What is required:
Please reproduce, exactly and in full, the lines running from the one that contains "black cube [549,355,600,415]" to the end of the entries.

=== Begin Enclosure ===

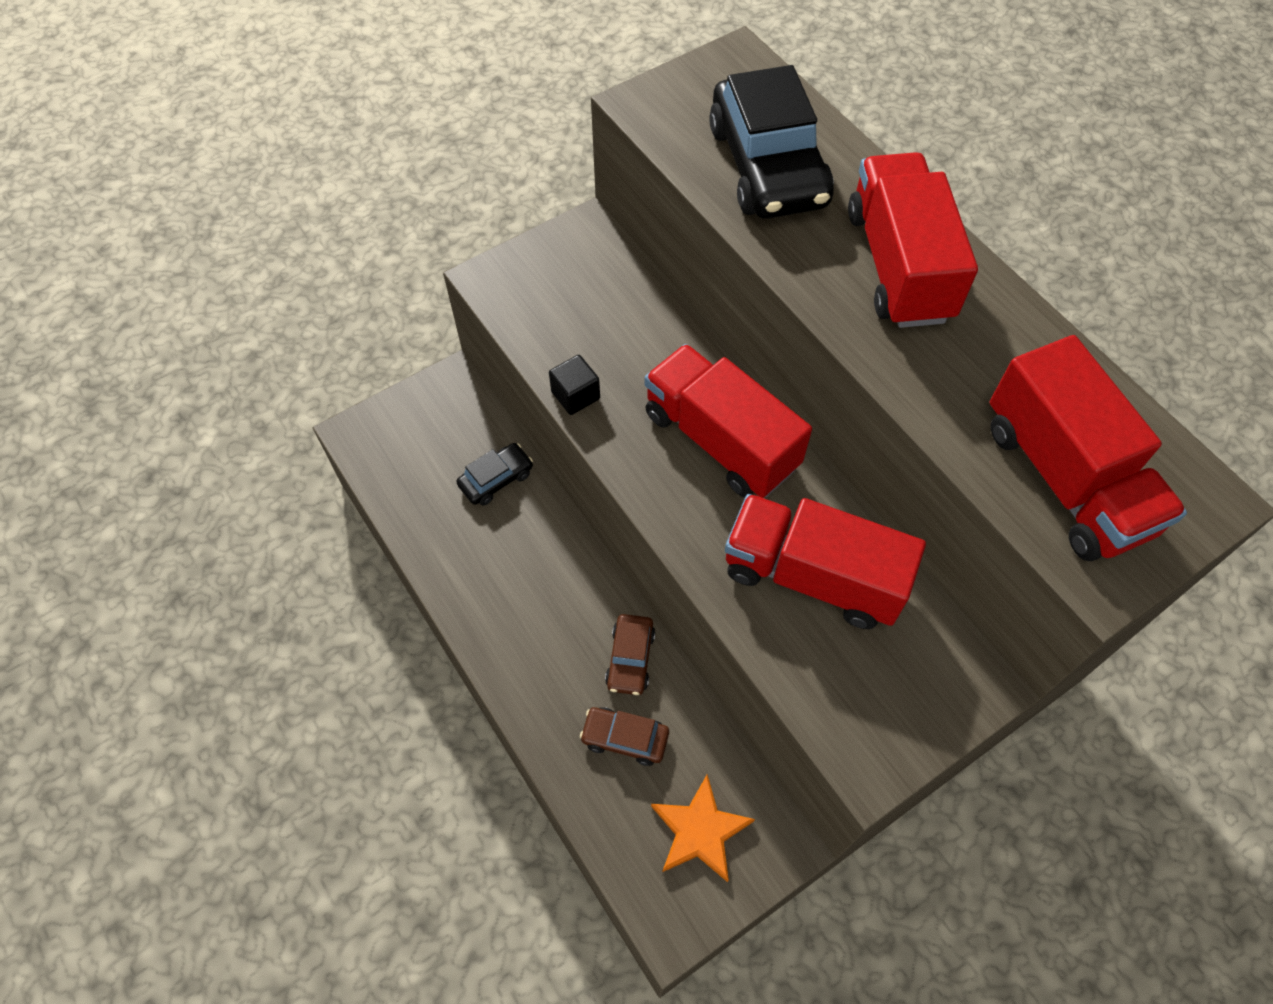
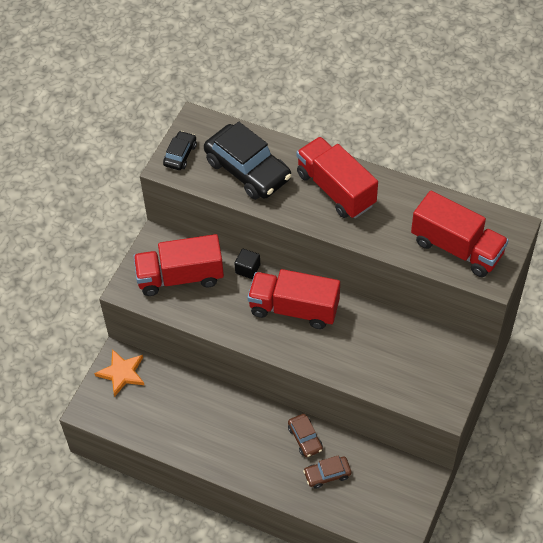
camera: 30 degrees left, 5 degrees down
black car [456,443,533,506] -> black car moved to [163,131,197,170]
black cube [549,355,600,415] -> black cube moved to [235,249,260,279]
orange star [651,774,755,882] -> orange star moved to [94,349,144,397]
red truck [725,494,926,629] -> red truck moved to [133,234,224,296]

=== End Enclosure ===

Expected answer:
black cube [549,355,600,415] -> black cube moved to [235,249,260,279]
orange star [651,774,755,882] -> orange star moved to [94,349,144,397]
red truck [725,494,926,629] -> red truck moved to [133,234,224,296]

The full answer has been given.